*** Input data Section Begins ***

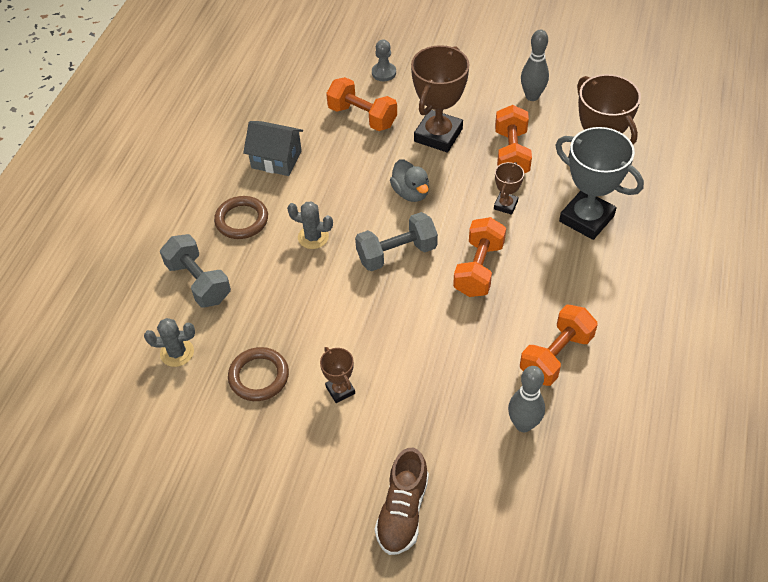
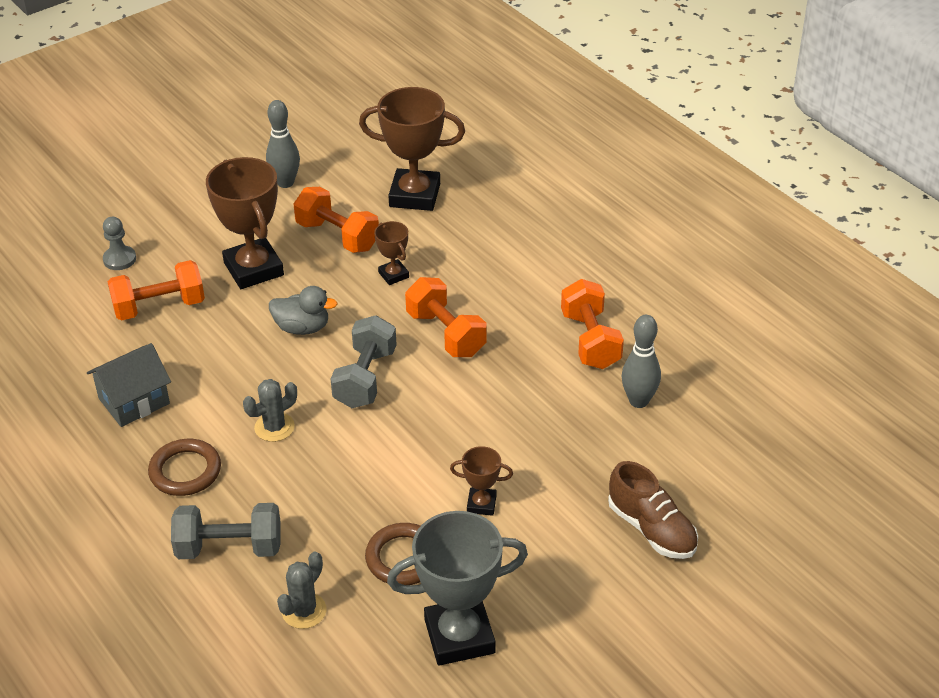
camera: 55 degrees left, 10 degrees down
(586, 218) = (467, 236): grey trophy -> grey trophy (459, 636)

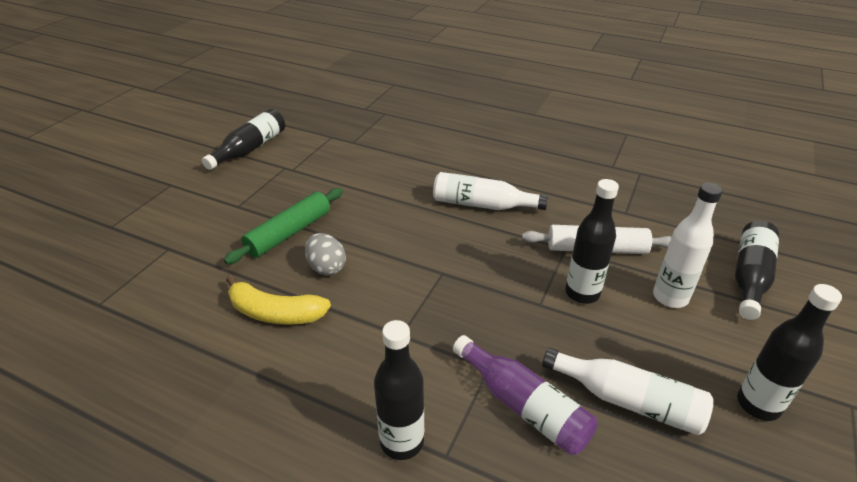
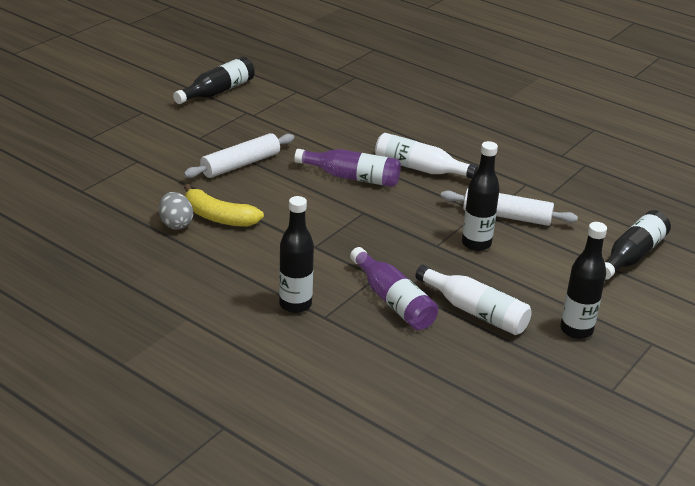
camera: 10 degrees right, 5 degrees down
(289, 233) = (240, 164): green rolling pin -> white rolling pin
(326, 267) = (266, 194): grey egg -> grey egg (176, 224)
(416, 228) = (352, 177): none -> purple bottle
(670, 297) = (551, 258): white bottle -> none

*** Input data Section Ends ***

# Activity:
The required output is the exact sequence of lines from the one containing "(326, 267) = (266, 194): grey" through the end of the listing, both endpoints included.

# Response box:
(326, 267) = (266, 194): grey egg -> grey egg (176, 224)
(416, 228) = (352, 177): none -> purple bottle
(670, 297) = (551, 258): white bottle -> none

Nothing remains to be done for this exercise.